- _Input records_
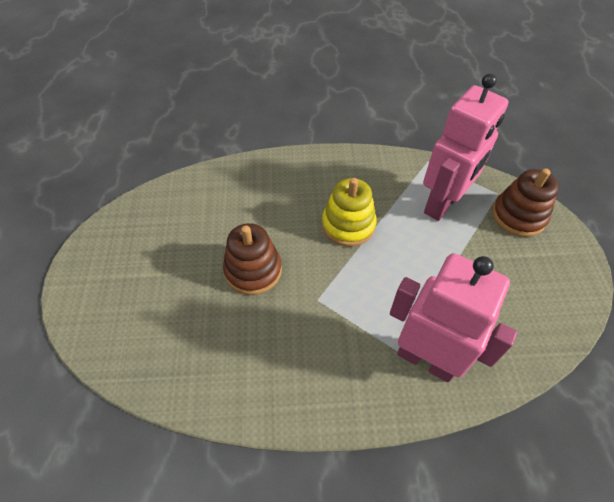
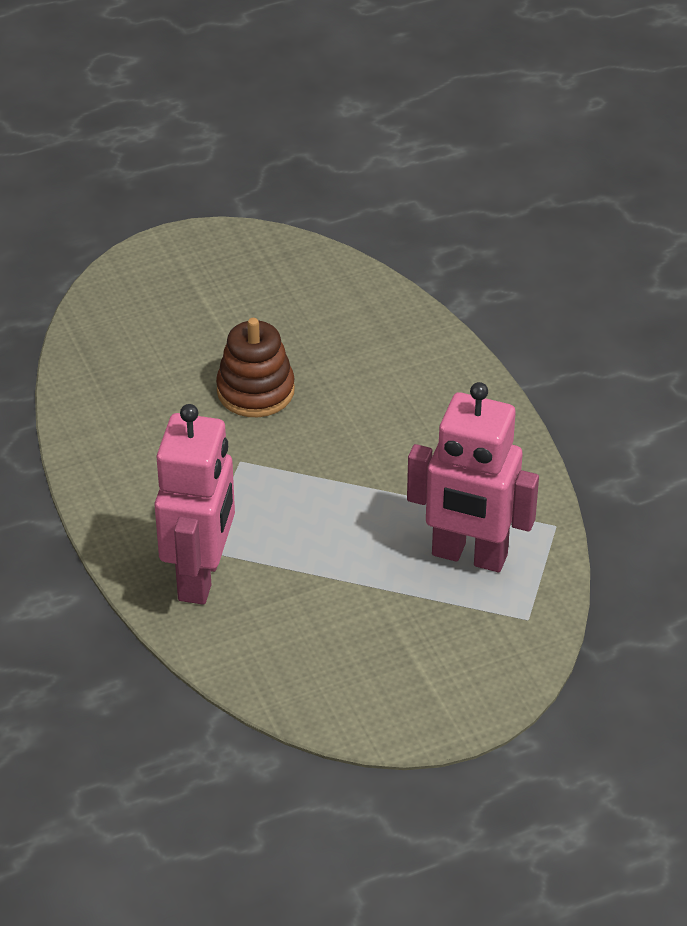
camera: 70 degrees right, 10 degrees down
yellow stacking toy [322,178,377,246] -> none
brown stacking toy [492,168,559,237] -> none

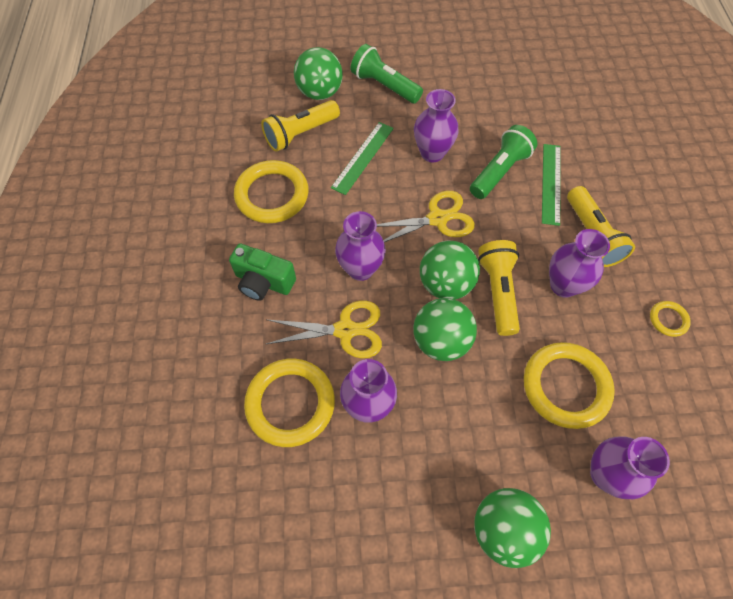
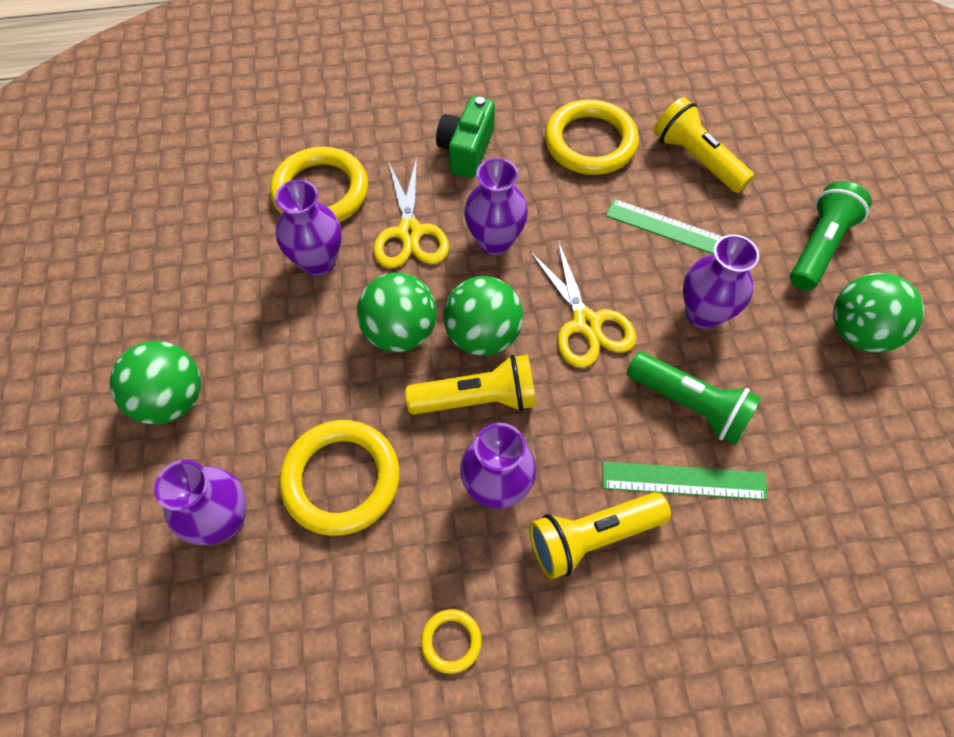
camera: 85 degrees right, 0 degrees up
green ball [294,47,343,100] -> green ball moved to [833,273,924,353]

- _Task_
Lines of the material that hold the word "none" should be counted, and the number alone given.

- _Response_
2